== Provided records ==
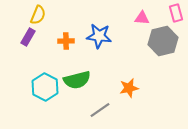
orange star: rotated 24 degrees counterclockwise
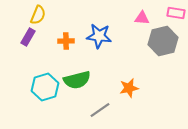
pink rectangle: rotated 66 degrees counterclockwise
cyan hexagon: rotated 16 degrees clockwise
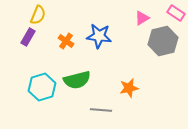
pink rectangle: rotated 24 degrees clockwise
pink triangle: rotated 35 degrees counterclockwise
orange cross: rotated 35 degrees clockwise
cyan hexagon: moved 3 px left
gray line: moved 1 px right; rotated 40 degrees clockwise
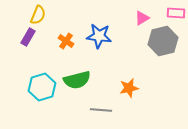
pink rectangle: rotated 30 degrees counterclockwise
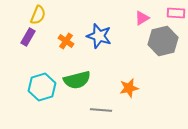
blue star: rotated 10 degrees clockwise
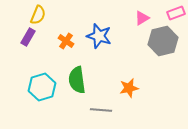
pink rectangle: rotated 24 degrees counterclockwise
green semicircle: rotated 96 degrees clockwise
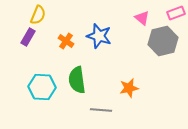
pink triangle: rotated 49 degrees counterclockwise
cyan hexagon: rotated 20 degrees clockwise
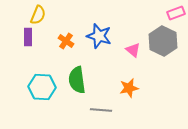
pink triangle: moved 9 px left, 32 px down
purple rectangle: rotated 30 degrees counterclockwise
gray hexagon: rotated 20 degrees counterclockwise
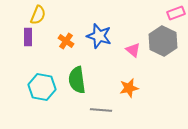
cyan hexagon: rotated 8 degrees clockwise
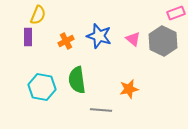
orange cross: rotated 28 degrees clockwise
pink triangle: moved 11 px up
orange star: moved 1 px down
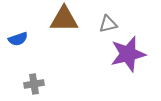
===
## Goal of the exercise:
Please copy out every line of the material above word for word, leaving the pictures out.

## Written reply:
orange star: rotated 24 degrees counterclockwise
pink rectangle: rotated 66 degrees counterclockwise
cyan hexagon: rotated 16 degrees clockwise
pink rectangle: rotated 24 degrees clockwise
pink triangle: rotated 35 degrees counterclockwise
orange cross: rotated 35 degrees clockwise
cyan hexagon: moved 3 px left
gray line: moved 1 px right; rotated 40 degrees clockwise
pink rectangle: rotated 30 degrees counterclockwise
blue star: rotated 10 degrees clockwise
pink rectangle: rotated 24 degrees counterclockwise
green semicircle: rotated 96 degrees clockwise
pink triangle: rotated 49 degrees counterclockwise
cyan hexagon: rotated 20 degrees clockwise
pink triangle: moved 9 px left, 32 px down
purple rectangle: rotated 30 degrees counterclockwise
gray hexagon: rotated 20 degrees counterclockwise
cyan hexagon: rotated 8 degrees clockwise
orange cross: rotated 28 degrees clockwise
pink triangle: moved 11 px up
orange star: moved 1 px down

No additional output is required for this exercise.